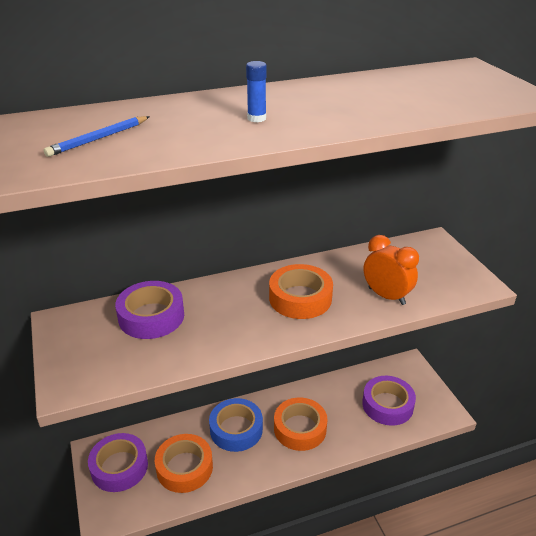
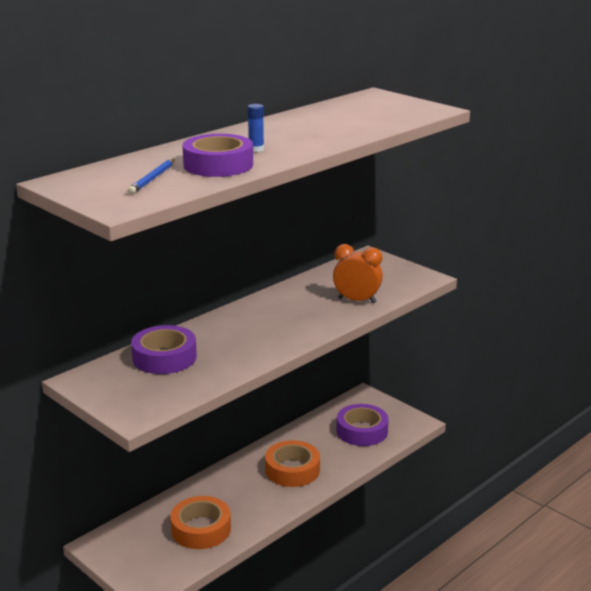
camera: 25 degrees left, 10 degrees down
(119, 467) = (134, 548): purple tape -> purple tape (218, 165)
(236, 429) = (231, 487): blue tape -> none
(300, 298) = (286, 317): orange tape -> none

** About this task **
Retype exactly. Start at the line with "(119, 467) = (134, 548): purple" and stop at the last line of the data.

** Response box **
(119, 467) = (134, 548): purple tape -> purple tape (218, 165)
(236, 429) = (231, 487): blue tape -> none
(300, 298) = (286, 317): orange tape -> none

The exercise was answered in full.